▶ **Instructions to follow**
Without including any picture, copy the entries that follow word for word.

Data for analysis START

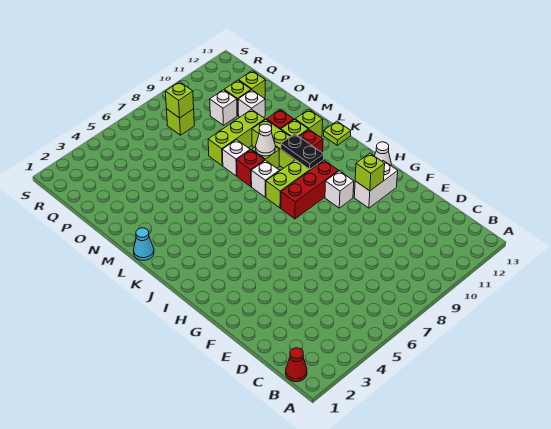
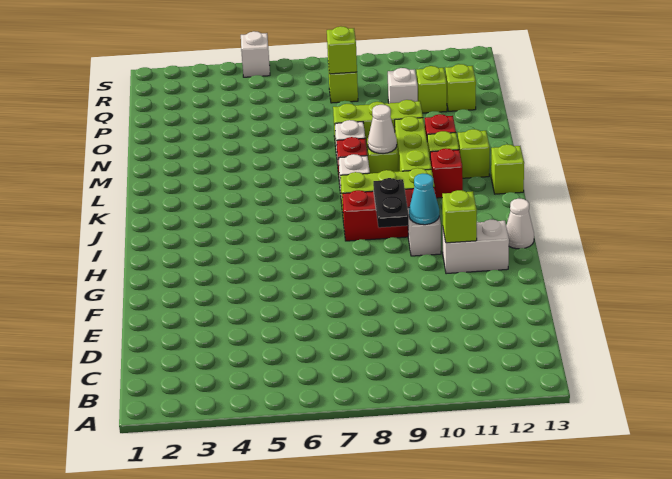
red cone B1 level 1 -> none
black plate J10:K10 level 2 -> black plate H9:I9 level 2
lime plate K13 level 1 -> lime brick K13 level 1
cyan cone L1 level 1 -> cyan cone H10 level 2
white brick O11 level 1 -> white brick S5 level 1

Data for analysis END

▶ **Worked solution**
red cone B1 level 1 -> none
black plate J10:K10 level 2 -> black plate H9:I9 level 2
lime plate K13 level 1 -> lime brick K13 level 1
cyan cone L1 level 1 -> cyan cone H10 level 2
white brick O11 level 1 -> white brick S5 level 1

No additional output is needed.